* _TASK DESCRIPTION_: When copying the data below, keep only the lines from the one with "cyan ellipse: (42, 266)" through the one with "green rectangle: (23, 10)", word for word, and skip the pictures.

* _RECORDS SHOWN_:
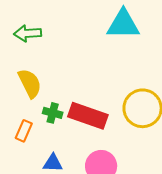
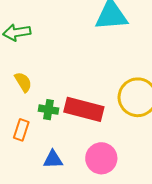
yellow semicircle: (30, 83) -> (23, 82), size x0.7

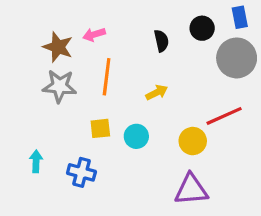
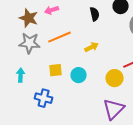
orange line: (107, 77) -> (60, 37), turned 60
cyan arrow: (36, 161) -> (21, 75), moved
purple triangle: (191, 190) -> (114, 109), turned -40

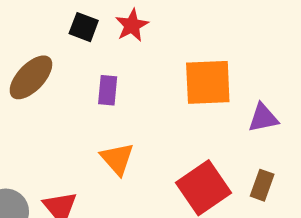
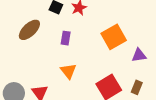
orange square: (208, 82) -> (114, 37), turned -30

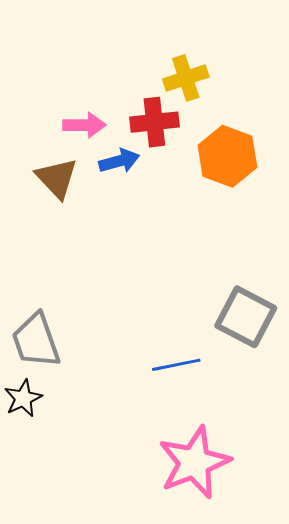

...

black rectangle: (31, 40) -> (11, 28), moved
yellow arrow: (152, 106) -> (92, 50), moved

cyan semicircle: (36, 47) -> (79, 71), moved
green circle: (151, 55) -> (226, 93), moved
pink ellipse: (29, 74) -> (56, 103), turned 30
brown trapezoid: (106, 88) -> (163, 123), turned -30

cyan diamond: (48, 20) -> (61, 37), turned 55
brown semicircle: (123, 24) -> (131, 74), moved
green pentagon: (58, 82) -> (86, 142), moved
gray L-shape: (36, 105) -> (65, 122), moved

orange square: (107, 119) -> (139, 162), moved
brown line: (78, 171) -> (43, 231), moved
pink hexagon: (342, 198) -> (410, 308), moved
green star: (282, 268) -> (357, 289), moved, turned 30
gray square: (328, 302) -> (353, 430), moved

--

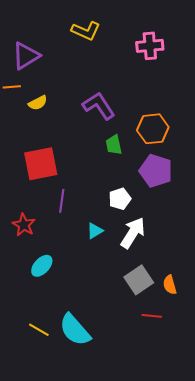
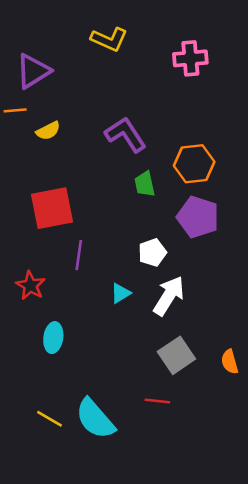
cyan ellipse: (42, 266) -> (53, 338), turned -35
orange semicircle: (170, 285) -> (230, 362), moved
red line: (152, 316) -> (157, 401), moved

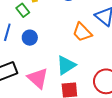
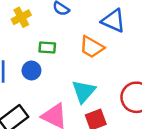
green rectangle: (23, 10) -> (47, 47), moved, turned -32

* _ANSWER FOR THIS EXERCISE_:
cyan ellipse: (42, 266) -> (53, 338), turned -35
orange semicircle: (170, 285) -> (230, 362), moved
red line: (152, 316) -> (157, 401), moved

green rectangle: (23, 10) -> (47, 47), moved, turned -32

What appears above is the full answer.